----- Records for the exercise
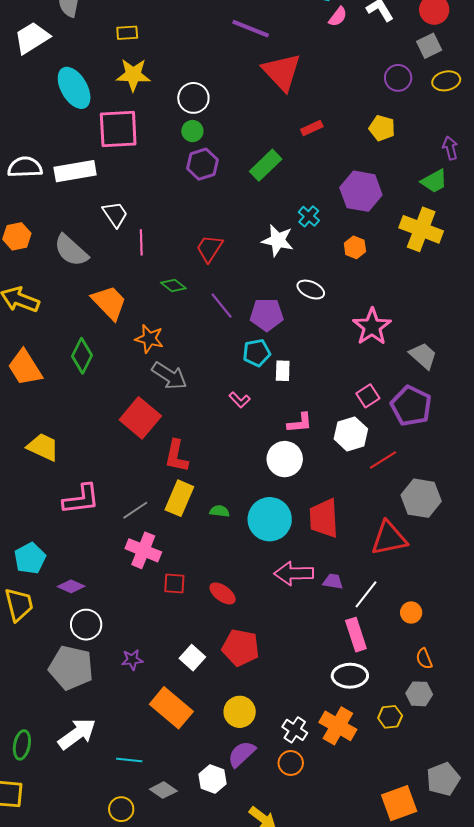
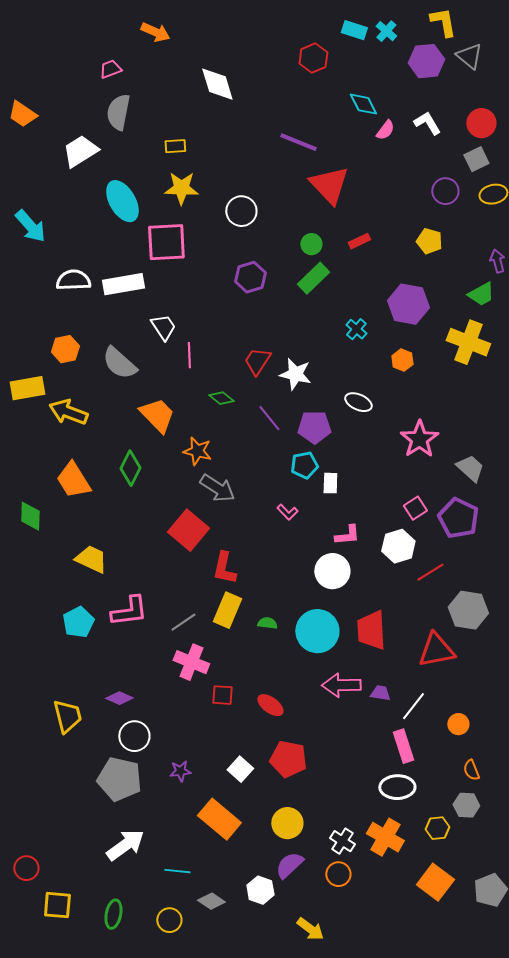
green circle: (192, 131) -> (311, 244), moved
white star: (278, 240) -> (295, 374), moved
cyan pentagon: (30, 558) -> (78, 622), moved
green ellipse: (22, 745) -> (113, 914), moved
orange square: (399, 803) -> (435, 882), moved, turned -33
----------
About this task:
Please transcribe every entry above exactly, leaving out any pictures.

Expected output:
green circle: (192, 131) -> (311, 244), moved
white star: (278, 240) -> (295, 374), moved
cyan pentagon: (30, 558) -> (78, 622), moved
green ellipse: (22, 745) -> (113, 914), moved
orange square: (399, 803) -> (435, 882), moved, turned -33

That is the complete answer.